+++ Data records

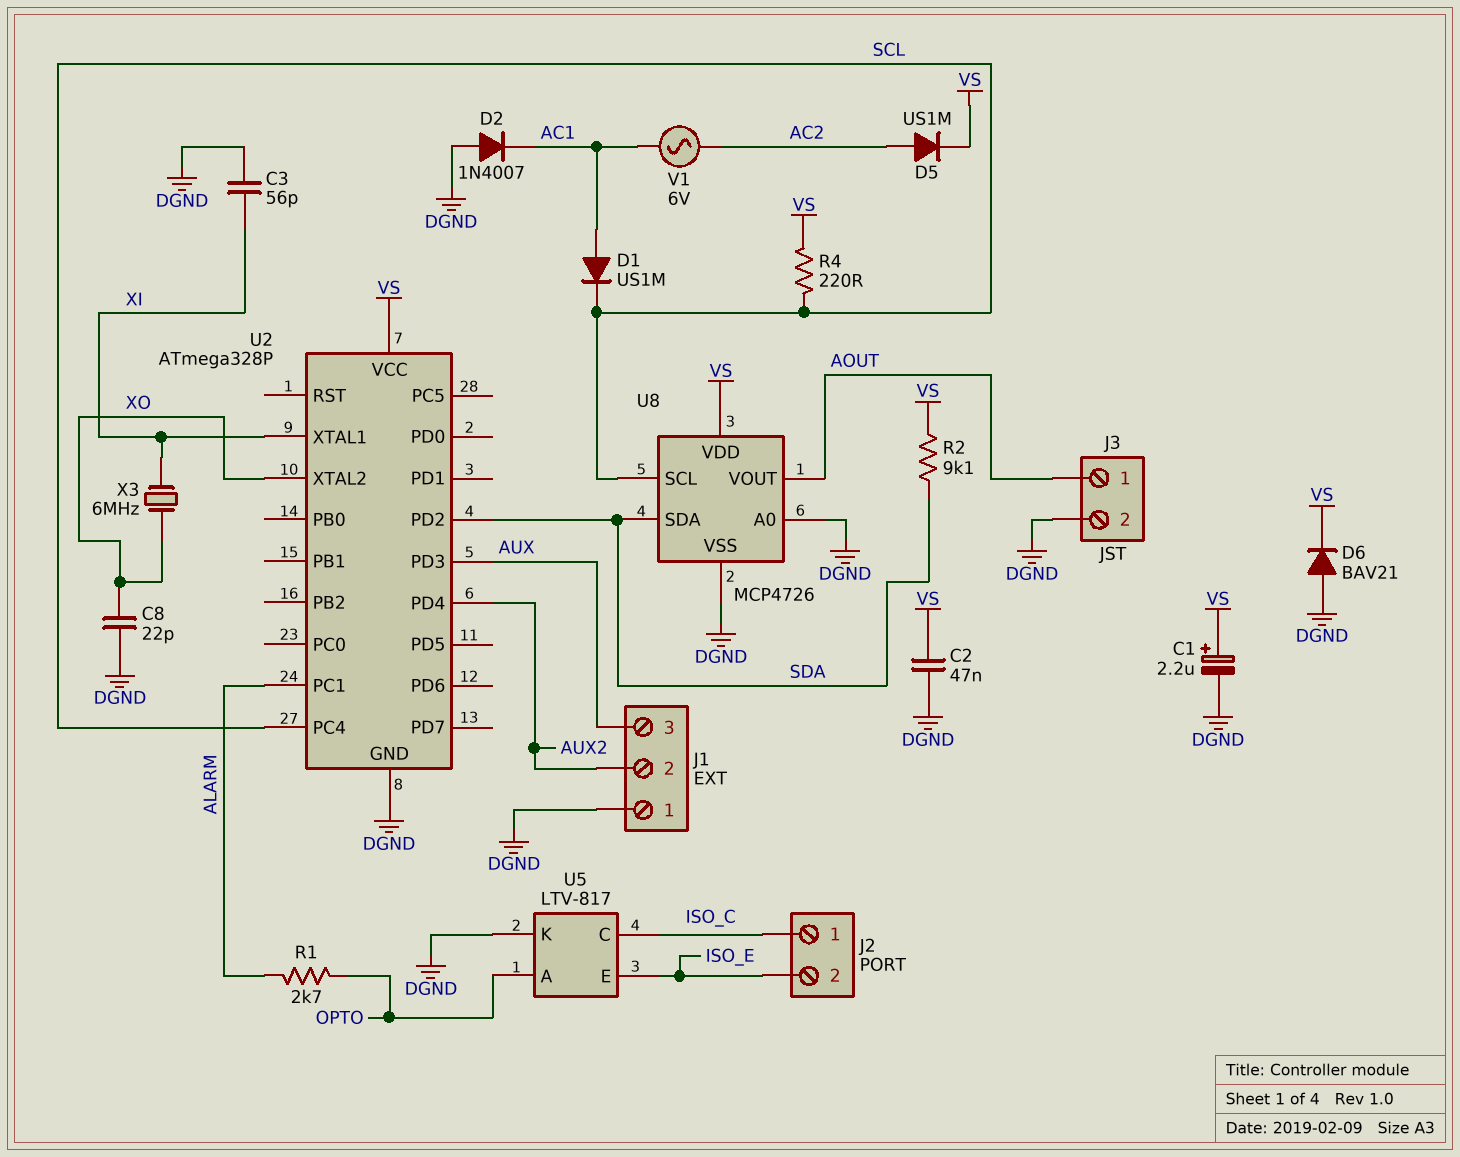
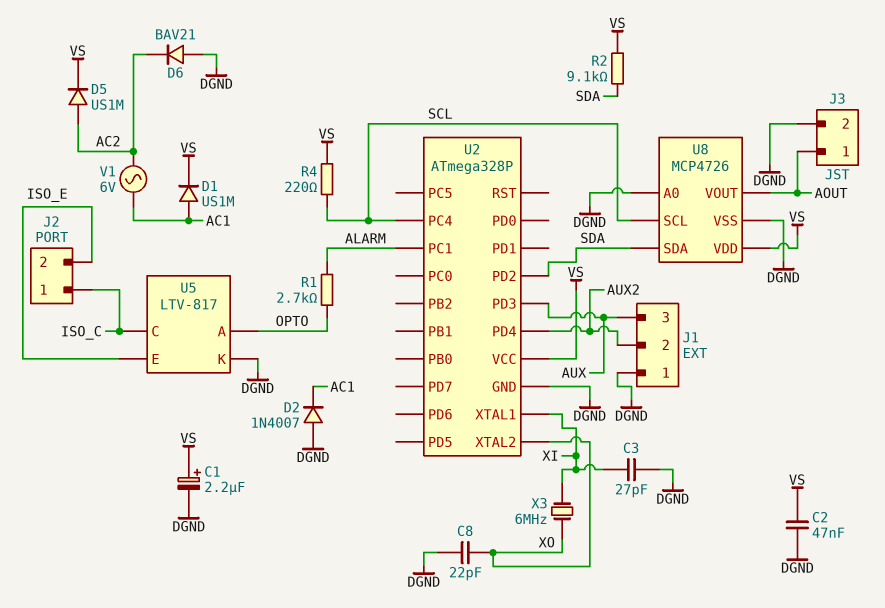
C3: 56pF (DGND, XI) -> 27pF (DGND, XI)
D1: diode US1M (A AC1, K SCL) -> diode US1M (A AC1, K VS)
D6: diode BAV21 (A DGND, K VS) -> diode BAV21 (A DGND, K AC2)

++++++
+++ Data records

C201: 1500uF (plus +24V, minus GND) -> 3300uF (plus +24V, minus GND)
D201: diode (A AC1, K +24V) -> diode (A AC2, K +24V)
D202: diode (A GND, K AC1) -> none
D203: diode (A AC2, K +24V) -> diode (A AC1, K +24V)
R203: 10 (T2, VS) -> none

++++++

— Aim of the exercise —
Please say how many lines of the records contain the word "none", giving the number by itself.

— Output of the exercise —
2